> _Required action_: A single figure is wanted: the count of lines below containing the string "teddy".

>>>>>

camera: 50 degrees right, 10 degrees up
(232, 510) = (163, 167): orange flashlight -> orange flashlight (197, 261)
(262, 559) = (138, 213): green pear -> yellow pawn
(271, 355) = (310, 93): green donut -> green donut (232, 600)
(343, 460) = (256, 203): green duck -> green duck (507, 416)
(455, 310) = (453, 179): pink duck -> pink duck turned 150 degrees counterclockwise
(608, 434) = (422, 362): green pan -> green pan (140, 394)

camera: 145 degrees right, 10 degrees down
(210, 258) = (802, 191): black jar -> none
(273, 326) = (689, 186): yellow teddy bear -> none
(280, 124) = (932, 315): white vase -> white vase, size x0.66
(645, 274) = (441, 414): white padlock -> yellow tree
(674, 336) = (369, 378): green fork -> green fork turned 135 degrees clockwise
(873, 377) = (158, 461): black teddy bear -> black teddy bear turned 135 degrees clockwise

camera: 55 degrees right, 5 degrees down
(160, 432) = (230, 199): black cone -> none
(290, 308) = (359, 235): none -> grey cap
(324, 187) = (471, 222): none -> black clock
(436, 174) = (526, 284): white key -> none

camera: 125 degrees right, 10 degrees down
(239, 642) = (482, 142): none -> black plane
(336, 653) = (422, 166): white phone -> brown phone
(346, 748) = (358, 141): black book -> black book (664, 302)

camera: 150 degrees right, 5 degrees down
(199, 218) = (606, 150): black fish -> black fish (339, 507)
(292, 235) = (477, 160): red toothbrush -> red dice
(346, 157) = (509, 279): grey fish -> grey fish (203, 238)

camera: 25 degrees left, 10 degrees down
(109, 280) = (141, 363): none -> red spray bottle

<<<<<

> _Written solution_: 2